_Work instruction:_ In the records below, find each line with the word "black" and copy it.

_Dataset extract:_
◇ ◇ ◇ ◇ ◇
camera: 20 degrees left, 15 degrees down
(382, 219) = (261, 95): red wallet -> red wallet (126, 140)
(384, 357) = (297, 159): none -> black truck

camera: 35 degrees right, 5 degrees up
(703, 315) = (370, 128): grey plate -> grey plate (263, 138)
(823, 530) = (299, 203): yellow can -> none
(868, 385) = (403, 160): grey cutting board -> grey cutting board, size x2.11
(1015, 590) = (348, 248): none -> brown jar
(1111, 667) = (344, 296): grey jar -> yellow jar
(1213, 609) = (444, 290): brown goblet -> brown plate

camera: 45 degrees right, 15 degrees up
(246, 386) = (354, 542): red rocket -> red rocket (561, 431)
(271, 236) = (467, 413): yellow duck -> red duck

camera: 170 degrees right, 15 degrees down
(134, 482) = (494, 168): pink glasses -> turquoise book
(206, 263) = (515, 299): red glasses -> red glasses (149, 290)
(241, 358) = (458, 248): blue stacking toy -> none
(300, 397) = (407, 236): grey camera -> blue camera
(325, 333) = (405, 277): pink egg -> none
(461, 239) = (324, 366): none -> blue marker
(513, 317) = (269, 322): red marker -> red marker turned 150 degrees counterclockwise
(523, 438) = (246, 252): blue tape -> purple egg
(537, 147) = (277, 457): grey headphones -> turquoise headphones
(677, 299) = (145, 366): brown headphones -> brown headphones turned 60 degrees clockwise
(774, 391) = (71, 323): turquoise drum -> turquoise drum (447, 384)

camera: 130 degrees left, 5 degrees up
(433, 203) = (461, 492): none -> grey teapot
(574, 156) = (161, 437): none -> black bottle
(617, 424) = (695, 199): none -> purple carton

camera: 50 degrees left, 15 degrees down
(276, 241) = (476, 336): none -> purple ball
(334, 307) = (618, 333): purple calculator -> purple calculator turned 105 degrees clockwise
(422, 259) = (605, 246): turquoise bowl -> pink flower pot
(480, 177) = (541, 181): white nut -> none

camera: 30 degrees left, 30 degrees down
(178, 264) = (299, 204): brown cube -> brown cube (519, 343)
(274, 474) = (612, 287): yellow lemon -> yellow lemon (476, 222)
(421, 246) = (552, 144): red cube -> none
◇ ◇ ◇ ◇ ◇
_Output for this task:_
(384, 357) = (297, 159): none -> black truck
(574, 156) = (161, 437): none -> black bottle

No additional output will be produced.